(WORK INSTRUCTION)
In the data below, begin at the line with "orange gift [570,535,627,591]" and stop after the line with "pink vase [366,128,403,193]"; output those lines exactly and no pictures.
####
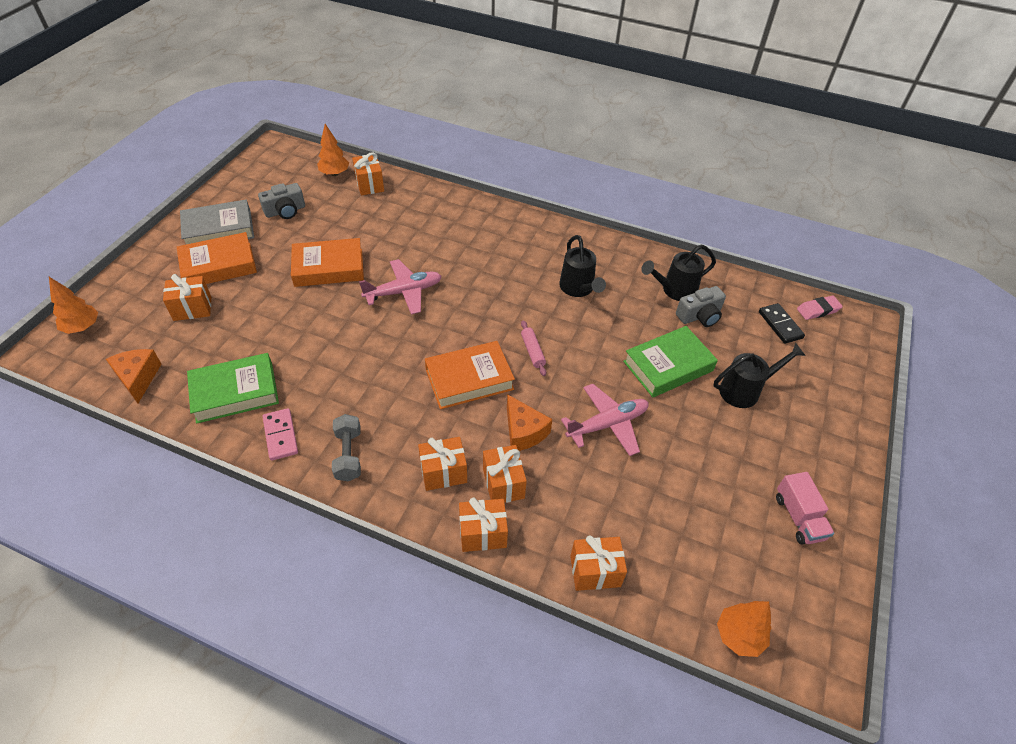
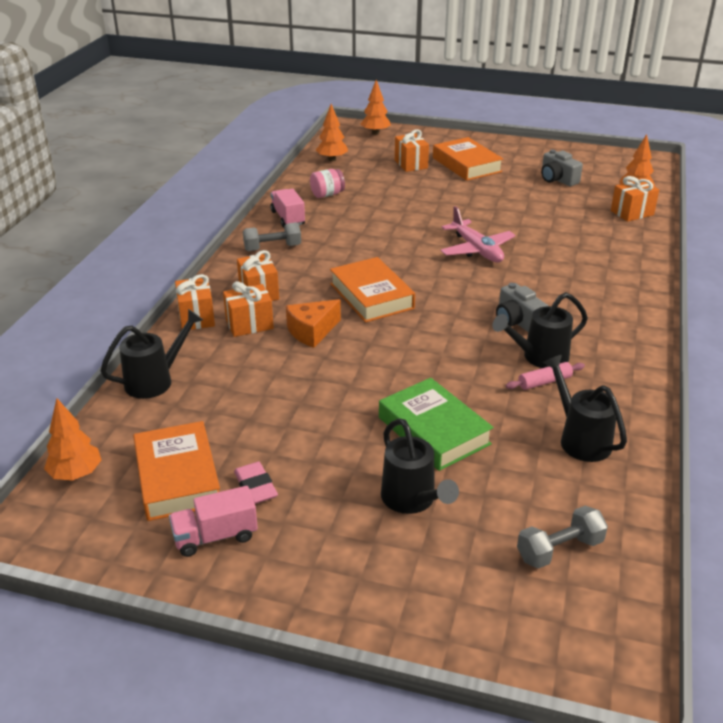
camera: 85 degrees right, 15 degrees down
orange cheese [106,349,161,403] -> orange tree [316,104,348,161]
grey book [180,200,254,244] -> none
green book [187,353,279,424] -> pink jar [310,169,345,198]
pink domino [263,408,298,461] -> pink truck [270,189,305,228]
orange book [291,238,364,287] -> orange book moved to [133,421,220,521]
pink rolling pin [521,320,546,376] -> pink rolling pin moved to [506,362,585,390]
pink plane [561,384,649,456] -> none
orange gift [570,535,627,591] -> black watering can [101,309,203,399]
grey camera [676,286,726,327] -> grey camera moved to [496,283,548,332]
black domino [759,303,805,344] -> grey dumbbell [517,506,608,569]
pink eraser [797,295,843,320] -> pink eraser moved to [234,462,278,504]

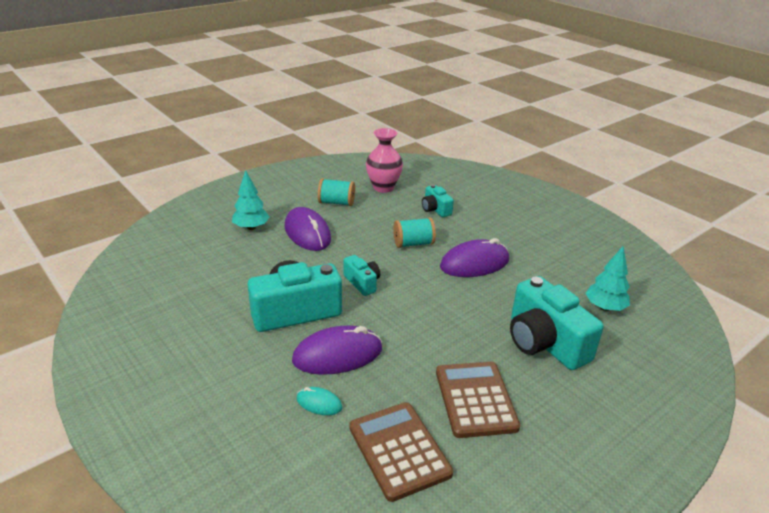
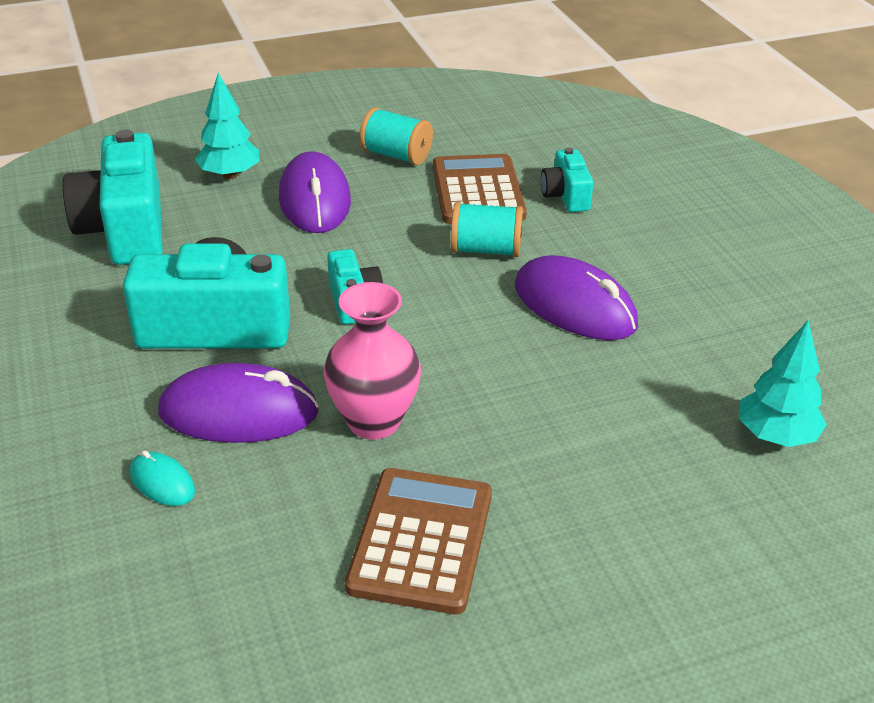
camera: 20 degrees right, 5 degrees up
brown calculator [349,402,453,502] -> brown calculator moved to [433,154,527,224]
pink vase [366,128,403,193] -> pink vase moved to [324,282,421,440]
purple mouse [440,238,509,277] -> purple mouse turned 45 degrees clockwise [515,255,638,340]
turquoise camera [510,276,604,370] -> turquoise camera moved to [63,130,163,265]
####
(ANSWER AREA)
orange gift [570,535,627,591] -> black watering can [101,309,203,399]
grey camera [676,286,726,327] -> grey camera moved to [496,283,548,332]
black domino [759,303,805,344] -> grey dumbbell [517,506,608,569]
pink eraser [797,295,843,320] -> pink eraser moved to [234,462,278,504]

camera: 20 degrees right, 5 degrees up
brown calculator [349,402,453,502] -> brown calculator moved to [433,154,527,224]
pink vase [366,128,403,193] -> pink vase moved to [324,282,421,440]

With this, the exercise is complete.